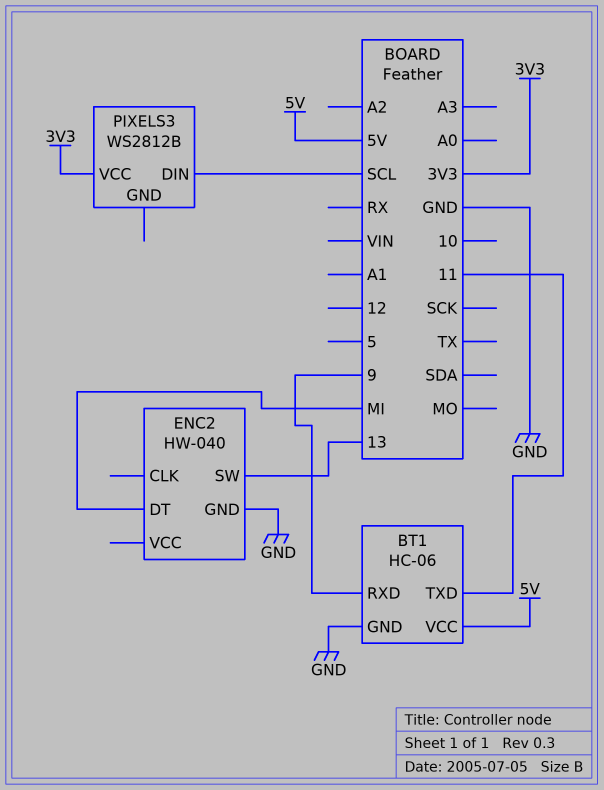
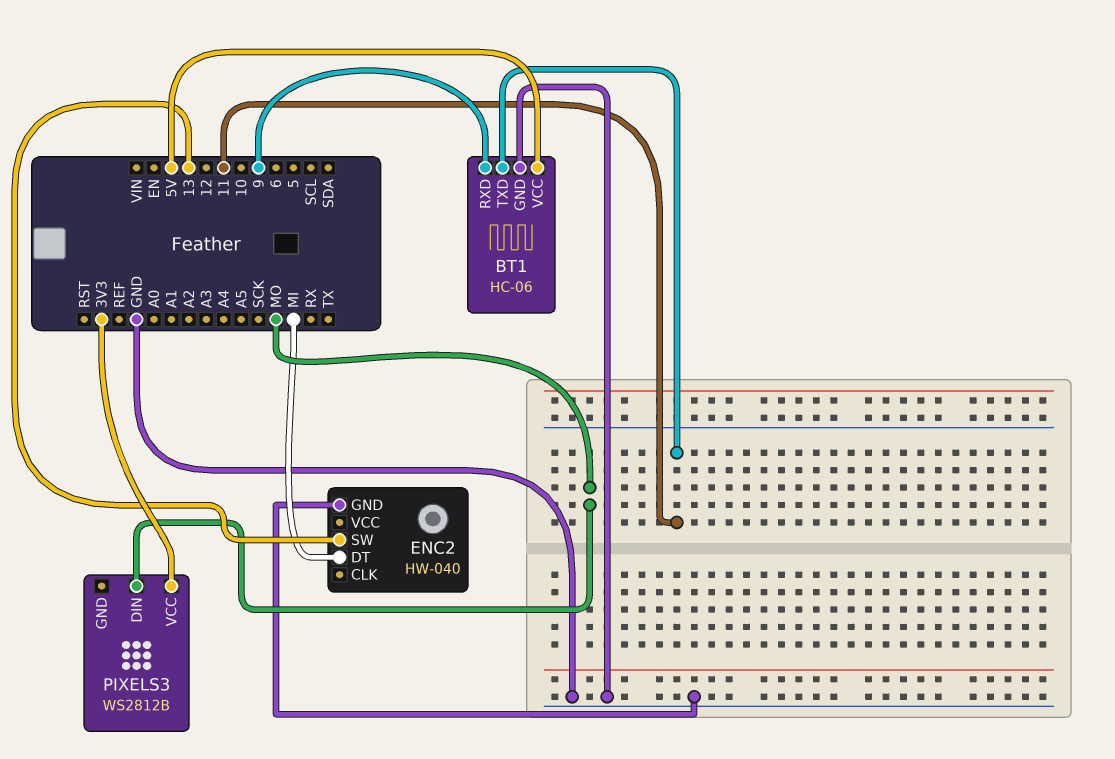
PIXELS3 pin DIN: SCL -> MO

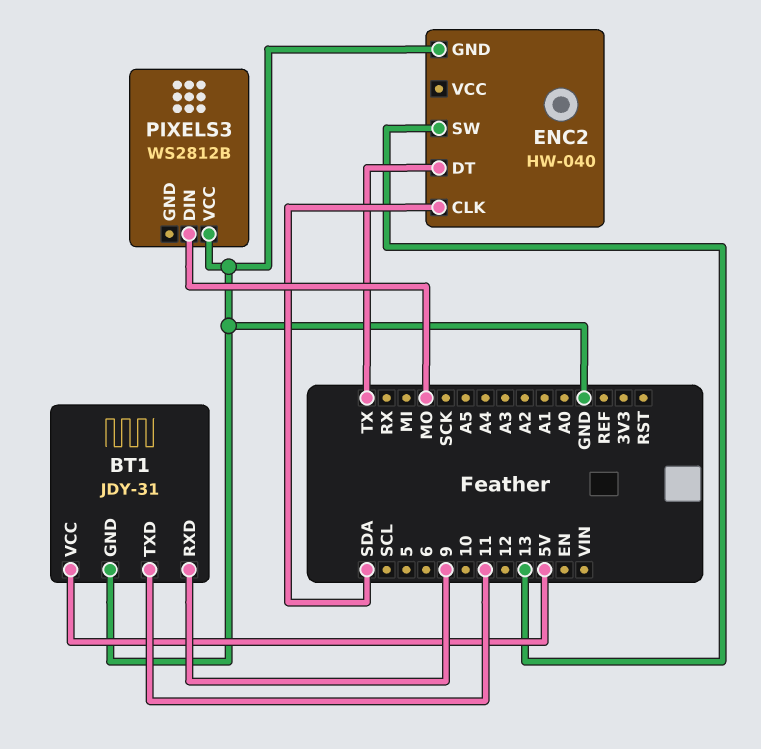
BT1: HC-06 -> JDY-31
ENC2 pin CLK: none -> SDA
ENC2 pin DT: MI -> TX
PIXELS3 pin VCC: 3V3 -> GND

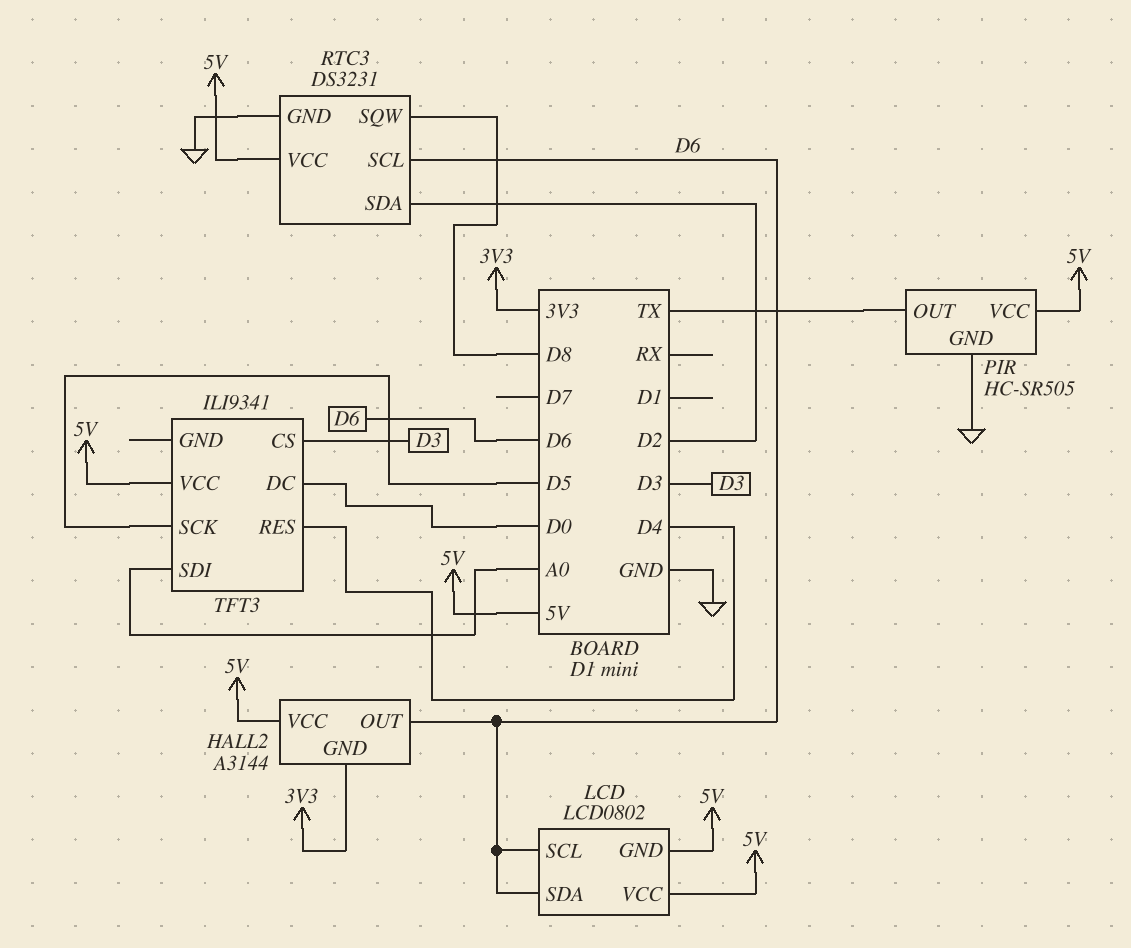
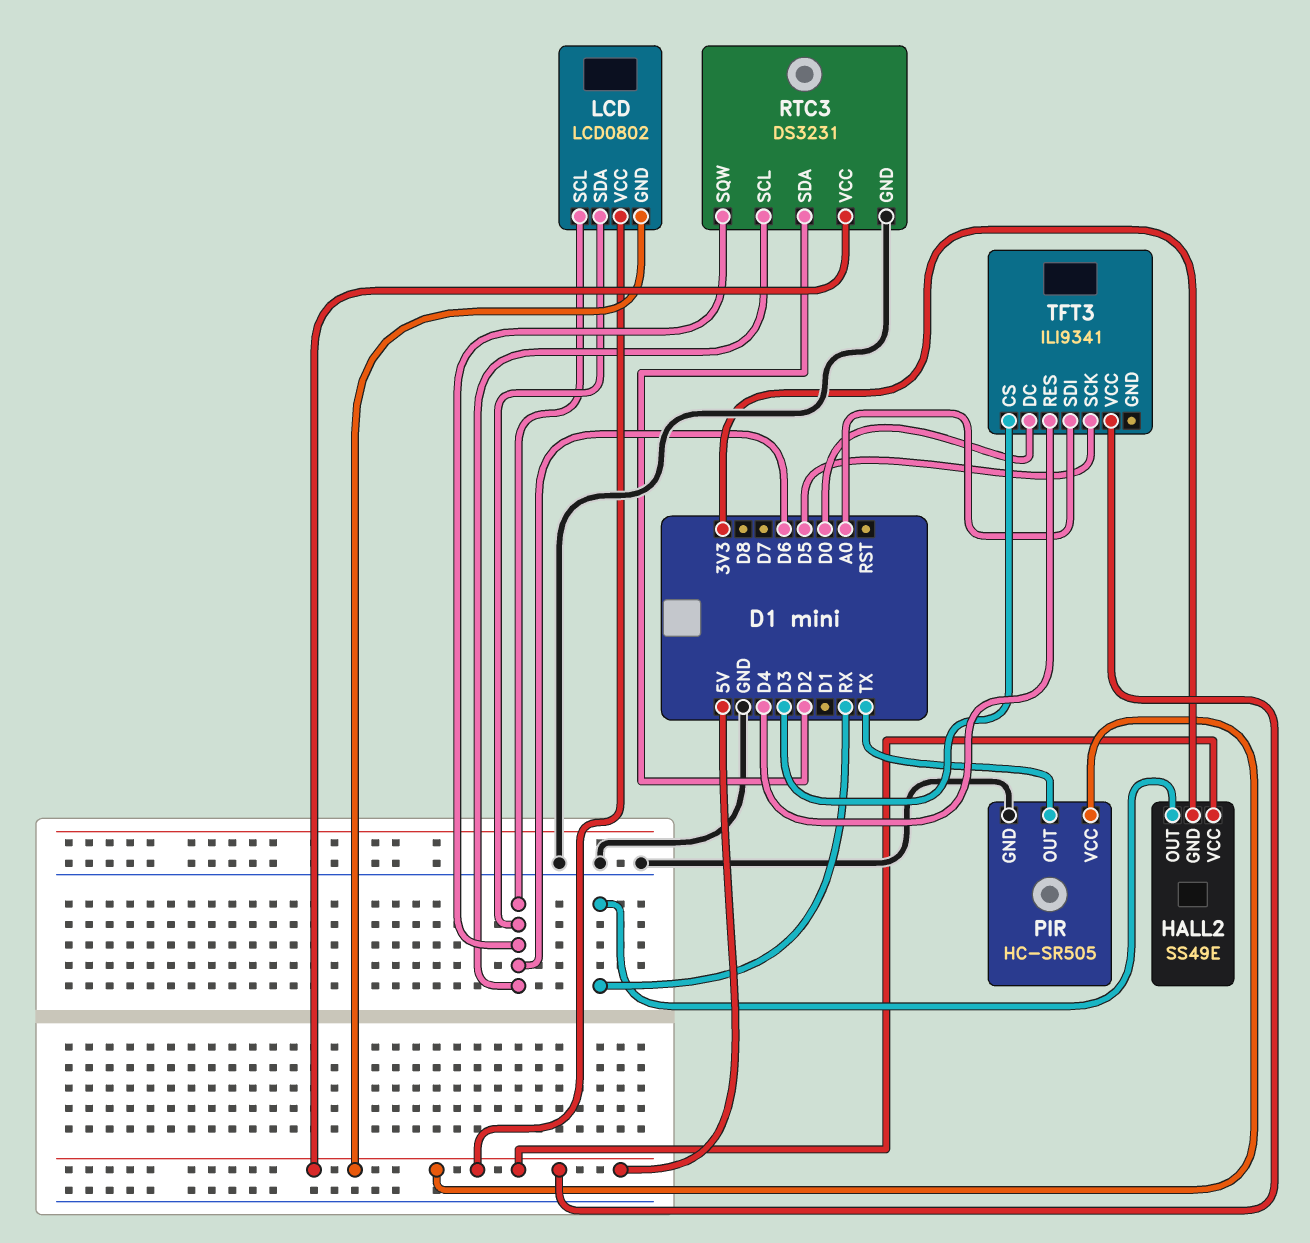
HALL2: A3144 -> SS49E
HALL2 pin OUT: D6 -> RX
RTC3 pin SQW: D8 -> D6

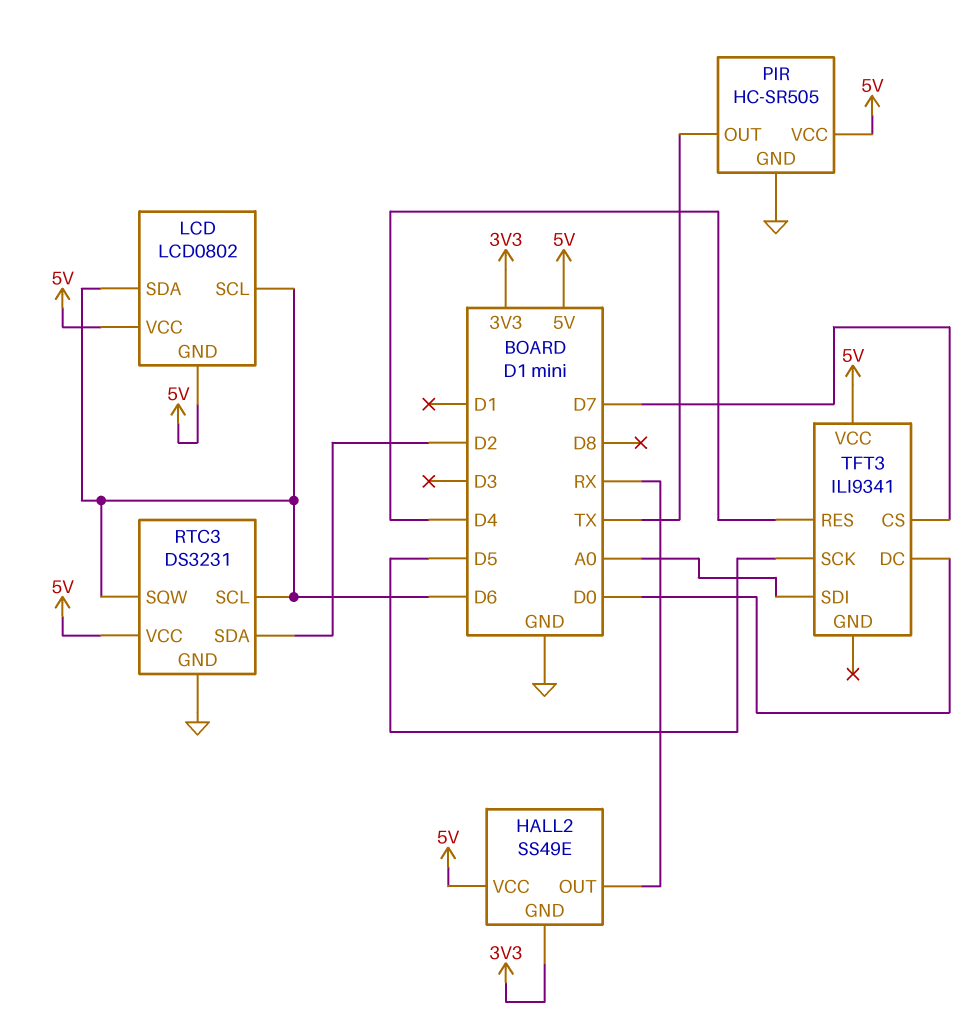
TFT3 pin CS: D3 -> D7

○ ○ ○ ○ ○ ○ ○

* **Instructions to follow**: None of the pictures belongs in the answer, but all the entries must be repeated exactly.

* **Finished task**:
PIXELS3 pin DIN: SCL -> MO

BT1: HC-06 -> JDY-31
ENC2 pin CLK: none -> SDA
ENC2 pin DT: MI -> TX
PIXELS3 pin VCC: 3V3 -> GND

HALL2: A3144 -> SS49E
HALL2 pin OUT: D6 -> RX
RTC3 pin SQW: D8 -> D6

TFT3 pin CS: D3 -> D7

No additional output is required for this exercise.